▶ Task to complete
Wherever the string "blue" appears in the records, return the line that holds it.
--------
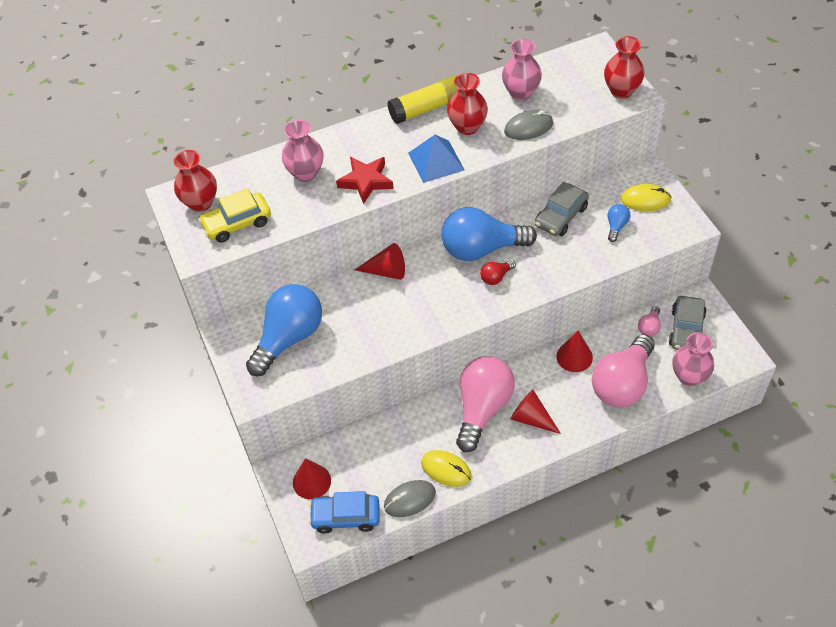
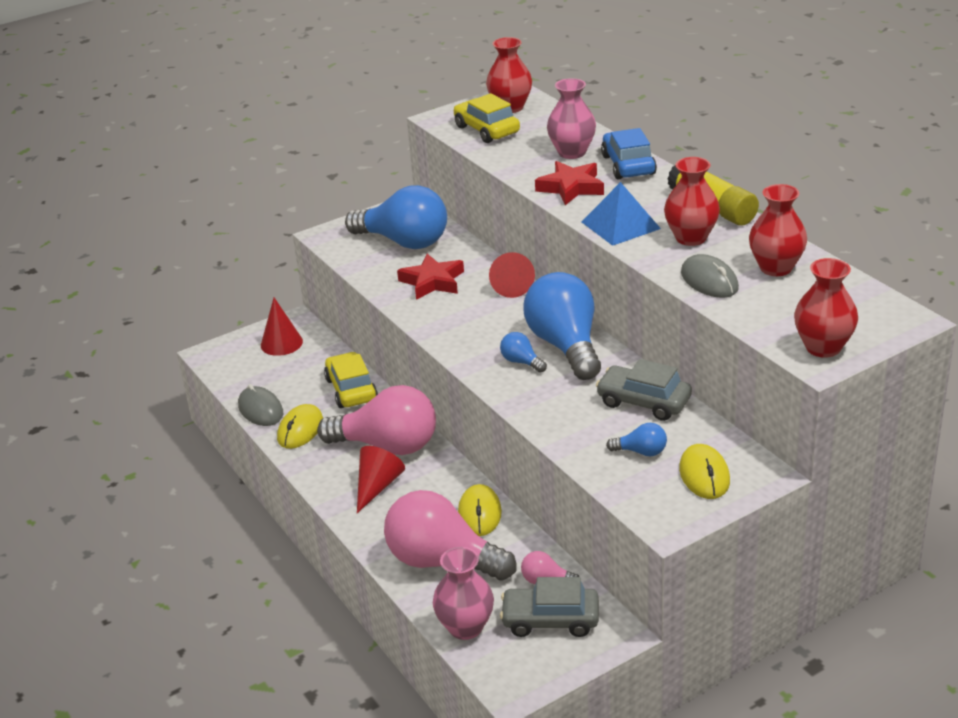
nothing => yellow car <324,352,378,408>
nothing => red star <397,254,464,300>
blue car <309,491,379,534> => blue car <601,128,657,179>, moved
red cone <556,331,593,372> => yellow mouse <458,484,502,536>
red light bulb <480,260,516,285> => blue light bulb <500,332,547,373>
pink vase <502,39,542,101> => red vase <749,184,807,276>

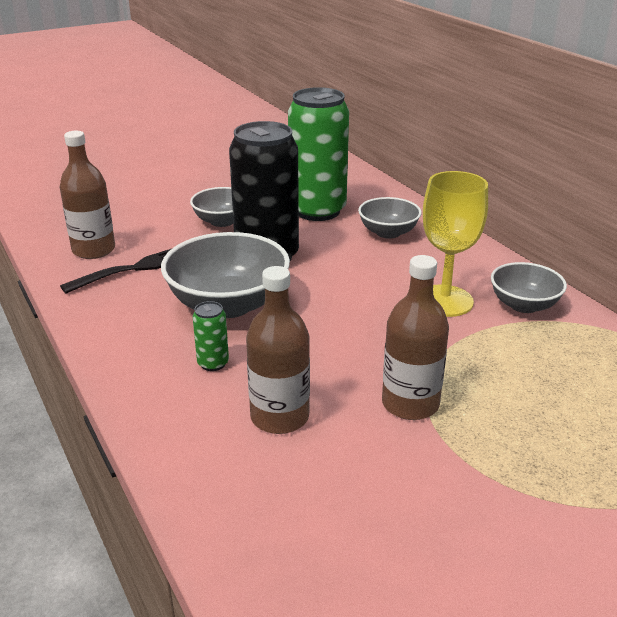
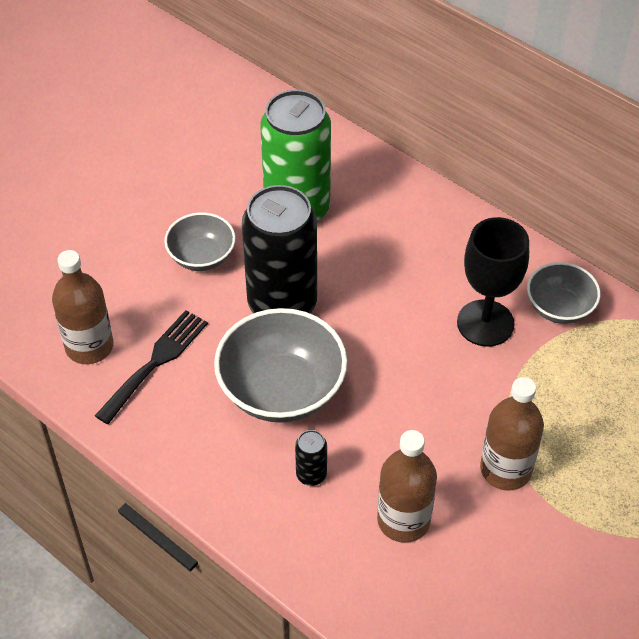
grey bowl <358,197,421,239> => nothing
green can <193,301,229,371> => black can <295,430,327,486>
yellow goblet <423,171,488,317> => black goblet <457,217,529,347>

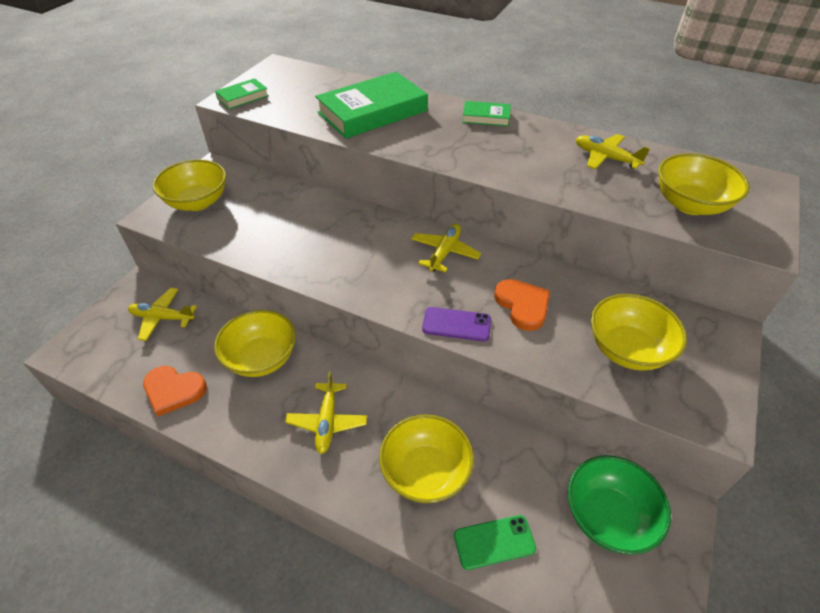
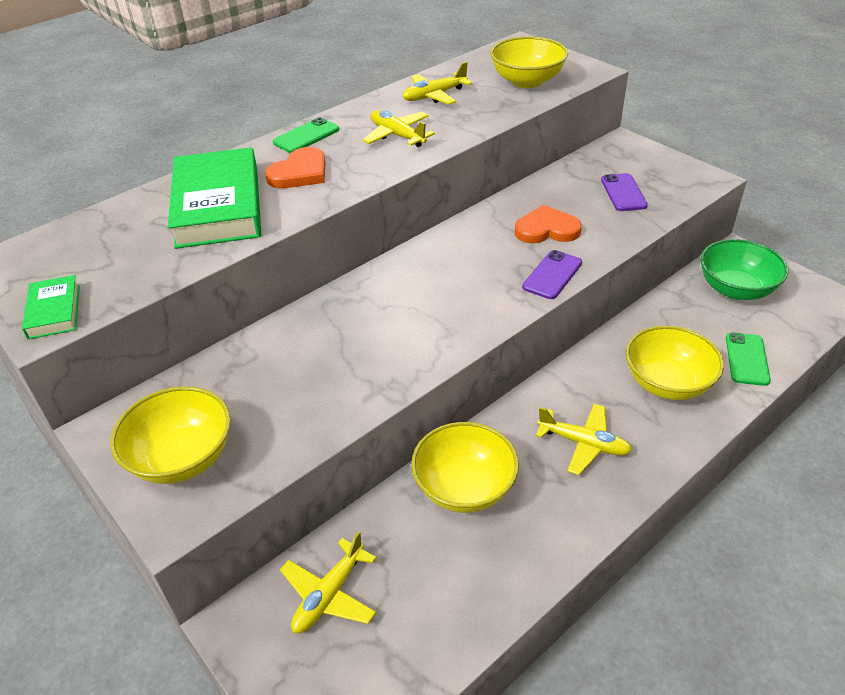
orange heart <143,366,207,416> => orange heart <265,147,325,188>, moved
yellow plane <411,224,481,272> => yellow plane <362,110,435,147>, moved
green book <462,101,511,127> => green phone <273,117,339,153>
yellow bowl <591,294,687,371> => purple phone <601,173,648,211>

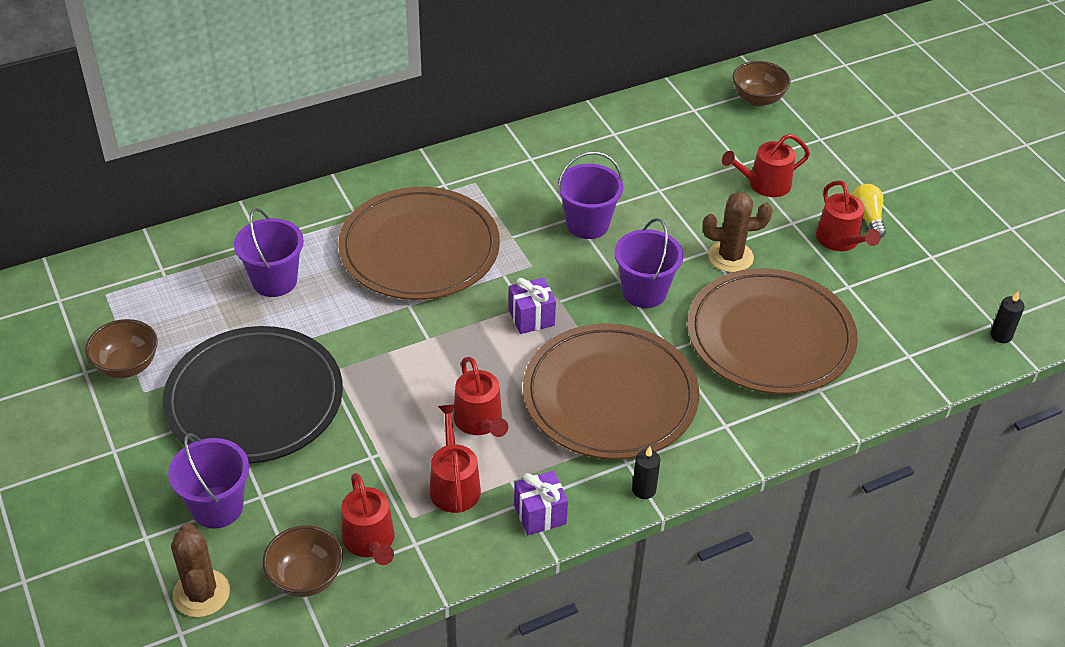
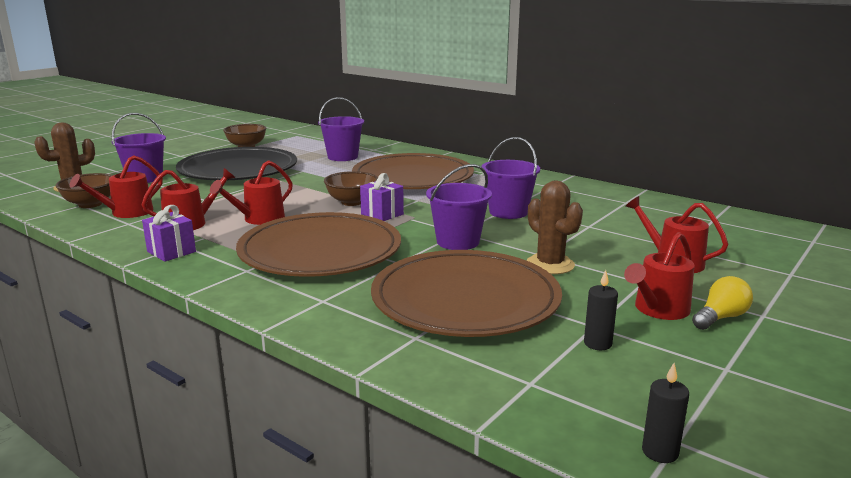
black candle <632,446,660,499> => black candle <584,270,618,350>, moved
brown bowl <732,61,791,106> => brown bowl <324,171,378,206>, moved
--------
▶ Exercise answer
blue car <309,491,379,534> => blue car <601,128,657,179>, moved
red light bulb <480,260,516,285> => blue light bulb <500,332,547,373>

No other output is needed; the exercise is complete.